Dataset items:
▬▬▬▬▬▬

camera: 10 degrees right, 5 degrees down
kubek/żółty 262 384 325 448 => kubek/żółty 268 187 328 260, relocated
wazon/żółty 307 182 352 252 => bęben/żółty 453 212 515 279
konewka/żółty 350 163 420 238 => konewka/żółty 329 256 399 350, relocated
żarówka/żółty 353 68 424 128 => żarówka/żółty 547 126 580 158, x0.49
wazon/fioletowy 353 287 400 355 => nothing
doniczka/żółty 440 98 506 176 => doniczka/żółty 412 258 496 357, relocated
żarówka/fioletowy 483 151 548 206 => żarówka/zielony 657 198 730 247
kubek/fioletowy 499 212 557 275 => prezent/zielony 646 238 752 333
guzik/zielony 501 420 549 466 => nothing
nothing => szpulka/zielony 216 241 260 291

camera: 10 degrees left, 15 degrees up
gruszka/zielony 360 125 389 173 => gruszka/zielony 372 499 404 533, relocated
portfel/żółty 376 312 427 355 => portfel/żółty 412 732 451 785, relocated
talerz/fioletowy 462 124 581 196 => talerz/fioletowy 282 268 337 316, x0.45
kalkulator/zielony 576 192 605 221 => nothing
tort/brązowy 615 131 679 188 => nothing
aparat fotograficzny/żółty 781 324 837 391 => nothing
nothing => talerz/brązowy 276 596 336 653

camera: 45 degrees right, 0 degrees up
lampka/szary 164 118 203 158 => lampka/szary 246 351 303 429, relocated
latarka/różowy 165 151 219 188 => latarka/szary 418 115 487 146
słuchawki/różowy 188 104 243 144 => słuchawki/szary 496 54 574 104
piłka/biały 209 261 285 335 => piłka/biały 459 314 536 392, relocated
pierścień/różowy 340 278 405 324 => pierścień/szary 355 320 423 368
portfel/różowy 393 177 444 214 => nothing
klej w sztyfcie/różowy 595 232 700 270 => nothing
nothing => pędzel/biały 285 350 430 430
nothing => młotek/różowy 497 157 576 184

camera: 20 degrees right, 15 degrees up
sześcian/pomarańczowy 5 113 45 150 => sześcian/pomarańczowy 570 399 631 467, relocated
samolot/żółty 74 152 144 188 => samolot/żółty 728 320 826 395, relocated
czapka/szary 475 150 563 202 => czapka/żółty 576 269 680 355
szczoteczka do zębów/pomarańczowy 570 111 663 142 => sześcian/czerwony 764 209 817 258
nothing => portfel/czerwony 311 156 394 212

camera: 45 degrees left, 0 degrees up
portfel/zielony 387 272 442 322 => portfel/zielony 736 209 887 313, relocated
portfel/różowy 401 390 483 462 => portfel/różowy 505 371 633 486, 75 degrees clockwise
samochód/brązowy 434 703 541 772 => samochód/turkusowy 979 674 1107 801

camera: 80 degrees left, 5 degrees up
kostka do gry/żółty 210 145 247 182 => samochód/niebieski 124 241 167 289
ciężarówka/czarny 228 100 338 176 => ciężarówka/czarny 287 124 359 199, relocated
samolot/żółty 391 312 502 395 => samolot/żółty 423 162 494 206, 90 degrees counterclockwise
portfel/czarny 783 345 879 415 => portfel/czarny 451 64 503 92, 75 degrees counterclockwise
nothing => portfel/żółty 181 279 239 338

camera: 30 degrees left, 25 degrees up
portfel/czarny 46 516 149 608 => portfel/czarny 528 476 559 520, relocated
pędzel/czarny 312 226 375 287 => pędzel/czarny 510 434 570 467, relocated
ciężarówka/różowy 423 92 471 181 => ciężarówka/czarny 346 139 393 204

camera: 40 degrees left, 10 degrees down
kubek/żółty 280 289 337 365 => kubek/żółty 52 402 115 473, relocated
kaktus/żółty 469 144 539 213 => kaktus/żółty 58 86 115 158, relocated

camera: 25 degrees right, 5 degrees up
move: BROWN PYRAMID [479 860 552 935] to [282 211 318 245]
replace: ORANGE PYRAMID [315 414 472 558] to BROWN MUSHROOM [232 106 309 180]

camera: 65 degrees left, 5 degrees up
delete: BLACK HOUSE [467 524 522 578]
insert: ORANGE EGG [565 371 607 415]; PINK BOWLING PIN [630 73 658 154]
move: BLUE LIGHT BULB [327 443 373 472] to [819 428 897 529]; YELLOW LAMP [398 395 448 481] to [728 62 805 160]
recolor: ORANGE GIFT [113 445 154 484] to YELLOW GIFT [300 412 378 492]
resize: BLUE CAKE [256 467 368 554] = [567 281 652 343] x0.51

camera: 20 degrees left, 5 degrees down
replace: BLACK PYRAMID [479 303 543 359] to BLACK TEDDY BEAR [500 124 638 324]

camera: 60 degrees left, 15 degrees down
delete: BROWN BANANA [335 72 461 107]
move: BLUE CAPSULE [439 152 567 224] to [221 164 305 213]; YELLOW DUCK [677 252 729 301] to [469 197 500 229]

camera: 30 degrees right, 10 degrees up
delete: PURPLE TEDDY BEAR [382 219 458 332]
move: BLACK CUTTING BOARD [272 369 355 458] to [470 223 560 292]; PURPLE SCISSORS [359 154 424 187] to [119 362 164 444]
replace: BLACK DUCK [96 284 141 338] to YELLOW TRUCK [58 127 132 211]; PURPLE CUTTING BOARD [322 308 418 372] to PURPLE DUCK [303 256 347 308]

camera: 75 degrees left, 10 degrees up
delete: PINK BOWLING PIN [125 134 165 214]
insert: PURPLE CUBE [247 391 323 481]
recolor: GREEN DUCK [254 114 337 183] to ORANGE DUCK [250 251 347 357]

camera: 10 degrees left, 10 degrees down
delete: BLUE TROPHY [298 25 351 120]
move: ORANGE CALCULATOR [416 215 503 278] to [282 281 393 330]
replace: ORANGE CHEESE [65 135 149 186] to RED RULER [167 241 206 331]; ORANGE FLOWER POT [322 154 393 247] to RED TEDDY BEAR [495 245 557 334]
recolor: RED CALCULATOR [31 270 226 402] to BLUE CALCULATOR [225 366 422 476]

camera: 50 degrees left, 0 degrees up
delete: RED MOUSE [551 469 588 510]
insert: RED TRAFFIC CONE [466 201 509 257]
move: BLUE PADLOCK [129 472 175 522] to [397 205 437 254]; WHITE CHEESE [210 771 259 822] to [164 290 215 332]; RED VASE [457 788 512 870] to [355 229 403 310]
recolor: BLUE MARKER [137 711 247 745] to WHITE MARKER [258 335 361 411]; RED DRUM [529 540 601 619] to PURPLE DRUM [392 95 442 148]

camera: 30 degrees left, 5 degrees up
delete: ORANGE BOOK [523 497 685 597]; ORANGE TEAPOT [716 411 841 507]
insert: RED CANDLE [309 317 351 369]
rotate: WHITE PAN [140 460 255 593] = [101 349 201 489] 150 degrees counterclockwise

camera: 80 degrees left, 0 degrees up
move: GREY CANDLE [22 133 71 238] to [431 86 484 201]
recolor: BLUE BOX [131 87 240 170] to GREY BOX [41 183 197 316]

▬▬▬▬▬▬

§ ACTIVITY
Please give the number of lines above that contain "wazon", without any other words.

§ PROBLEM SOLUTION
2